▶ YOUR TASK
Transcribe the entries below without changing a word, and omit every picture.

(Collection entries)
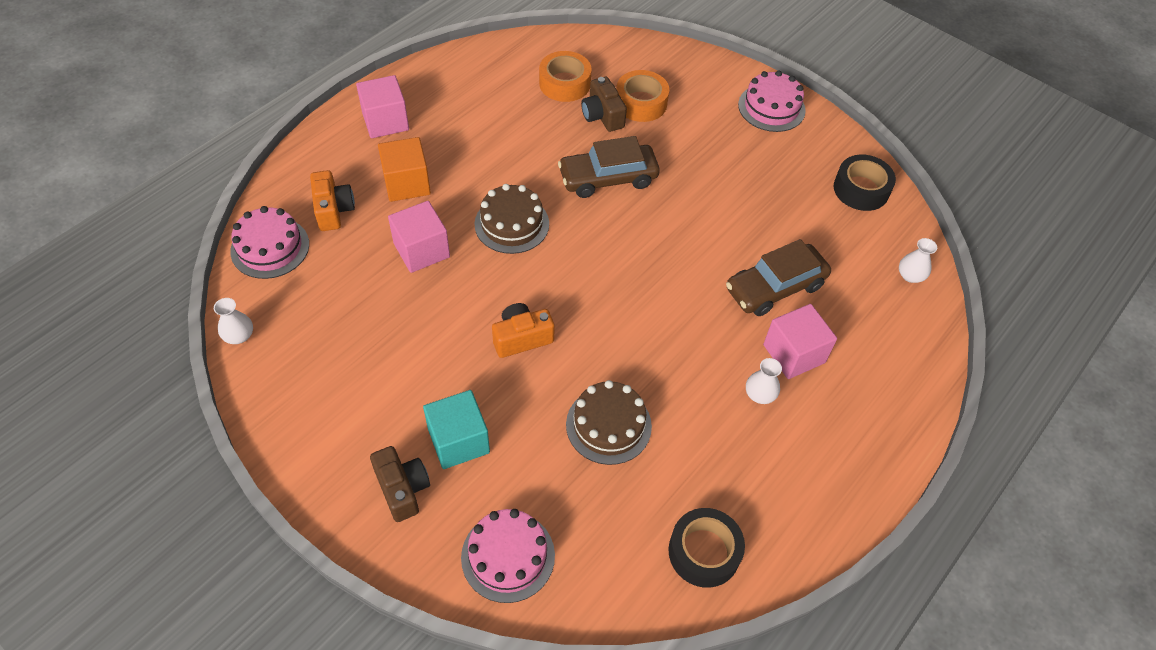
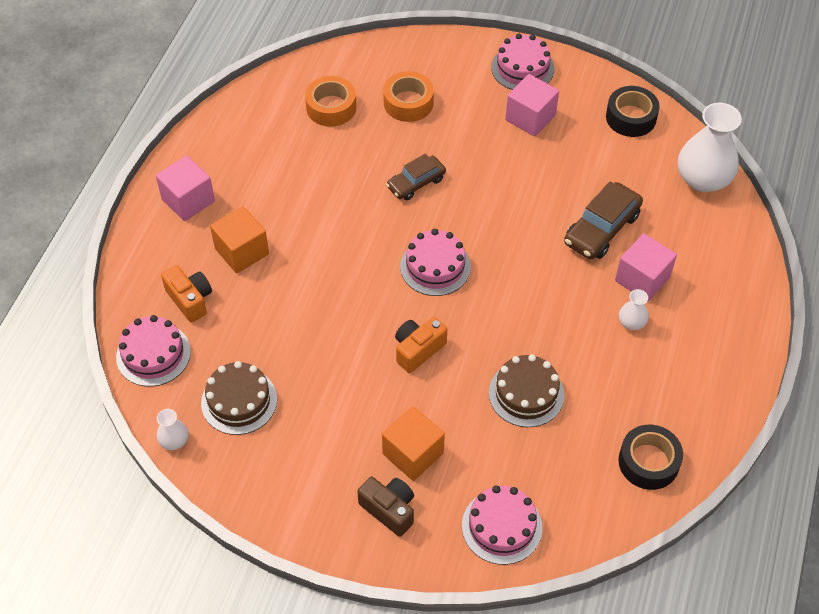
camera: 20 degrees left, 0 degrees up
(421, 250) = (290, 306): pink cube -> pink cube (530, 118)
(458, 441) = (413, 453): turquoise cube -> orange cube
(511, 224) = (355, 254): brown cake -> brown cake (239, 401)
(583, 263) = (435, 266): none -> pink cake
(602, 116) = (381, 126): brown camera -> none
(608, 178) = (416, 183): brown car -> brown car, size x0.66
(910, 275) = (703, 179): white vase -> white vase, size x2.16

▶ SOLUTION
camera: 20 degrees left, 0 degrees up
(421, 250) = (290, 306): pink cube -> pink cube (530, 118)
(458, 441) = (413, 453): turquoise cube -> orange cube
(511, 224) = (355, 254): brown cake -> brown cake (239, 401)
(583, 263) = (435, 266): none -> pink cake
(602, 116) = (381, 126): brown camera -> none
(608, 178) = (416, 183): brown car -> brown car, size x0.66
(910, 275) = (703, 179): white vase -> white vase, size x2.16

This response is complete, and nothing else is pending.